(Task input)
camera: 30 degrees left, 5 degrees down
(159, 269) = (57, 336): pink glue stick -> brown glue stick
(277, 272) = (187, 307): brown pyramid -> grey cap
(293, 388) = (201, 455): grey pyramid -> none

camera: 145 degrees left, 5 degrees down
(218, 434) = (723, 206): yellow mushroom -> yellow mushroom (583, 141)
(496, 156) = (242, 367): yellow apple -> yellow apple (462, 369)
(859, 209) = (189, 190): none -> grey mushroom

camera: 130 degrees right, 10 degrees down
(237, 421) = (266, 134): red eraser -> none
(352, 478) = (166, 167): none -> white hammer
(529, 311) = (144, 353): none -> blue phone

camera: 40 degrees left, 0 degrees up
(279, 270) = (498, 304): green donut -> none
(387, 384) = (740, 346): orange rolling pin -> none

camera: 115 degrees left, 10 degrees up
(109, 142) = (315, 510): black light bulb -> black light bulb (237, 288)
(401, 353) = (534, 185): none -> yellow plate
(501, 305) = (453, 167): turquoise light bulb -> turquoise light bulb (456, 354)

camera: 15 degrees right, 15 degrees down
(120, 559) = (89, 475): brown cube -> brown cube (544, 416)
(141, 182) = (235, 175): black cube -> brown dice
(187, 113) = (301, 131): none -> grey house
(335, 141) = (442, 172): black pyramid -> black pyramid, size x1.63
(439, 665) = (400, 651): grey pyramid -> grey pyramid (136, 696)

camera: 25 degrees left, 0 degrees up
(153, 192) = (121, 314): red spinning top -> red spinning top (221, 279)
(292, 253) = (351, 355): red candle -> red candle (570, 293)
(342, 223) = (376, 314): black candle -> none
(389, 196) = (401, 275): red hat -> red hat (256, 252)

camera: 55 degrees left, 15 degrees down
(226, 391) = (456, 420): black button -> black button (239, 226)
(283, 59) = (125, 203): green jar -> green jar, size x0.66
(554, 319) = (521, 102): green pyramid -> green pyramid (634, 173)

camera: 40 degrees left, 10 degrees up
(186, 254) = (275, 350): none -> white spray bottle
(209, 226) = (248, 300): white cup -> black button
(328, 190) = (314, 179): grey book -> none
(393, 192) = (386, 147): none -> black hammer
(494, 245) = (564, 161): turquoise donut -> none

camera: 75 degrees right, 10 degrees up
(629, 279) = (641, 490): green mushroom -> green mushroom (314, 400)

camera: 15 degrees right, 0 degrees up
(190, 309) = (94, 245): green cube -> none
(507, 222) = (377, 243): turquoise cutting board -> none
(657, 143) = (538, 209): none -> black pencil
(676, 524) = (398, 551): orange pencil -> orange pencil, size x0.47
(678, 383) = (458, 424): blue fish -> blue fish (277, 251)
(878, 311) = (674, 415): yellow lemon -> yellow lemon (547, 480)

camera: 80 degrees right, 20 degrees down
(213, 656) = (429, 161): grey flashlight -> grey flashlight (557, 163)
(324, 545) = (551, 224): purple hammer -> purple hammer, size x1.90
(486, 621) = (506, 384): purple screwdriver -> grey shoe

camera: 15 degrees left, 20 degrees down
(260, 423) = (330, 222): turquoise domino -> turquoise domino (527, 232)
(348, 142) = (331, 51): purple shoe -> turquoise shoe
(End Task input)
* _Your instructions_
Reproduce verbatim the lines above, from the line with "(335, 141) = (442, 172): black" through the line with "(186, 254) = (275, 350): none".

* _Answer for this exercise_
(335, 141) = (442, 172): black pyramid -> black pyramid, size x1.63
(439, 665) = (400, 651): grey pyramid -> grey pyramid (136, 696)

camera: 25 degrees left, 0 degrees up
(153, 192) = (121, 314): red spinning top -> red spinning top (221, 279)
(292, 253) = (351, 355): red candle -> red candle (570, 293)
(342, 223) = (376, 314): black candle -> none
(389, 196) = (401, 275): red hat -> red hat (256, 252)

camera: 55 degrees left, 15 degrees down
(226, 391) = (456, 420): black button -> black button (239, 226)
(283, 59) = (125, 203): green jar -> green jar, size x0.66
(554, 319) = (521, 102): green pyramid -> green pyramid (634, 173)

camera: 40 degrees left, 10 degrees up
(186, 254) = (275, 350): none -> white spray bottle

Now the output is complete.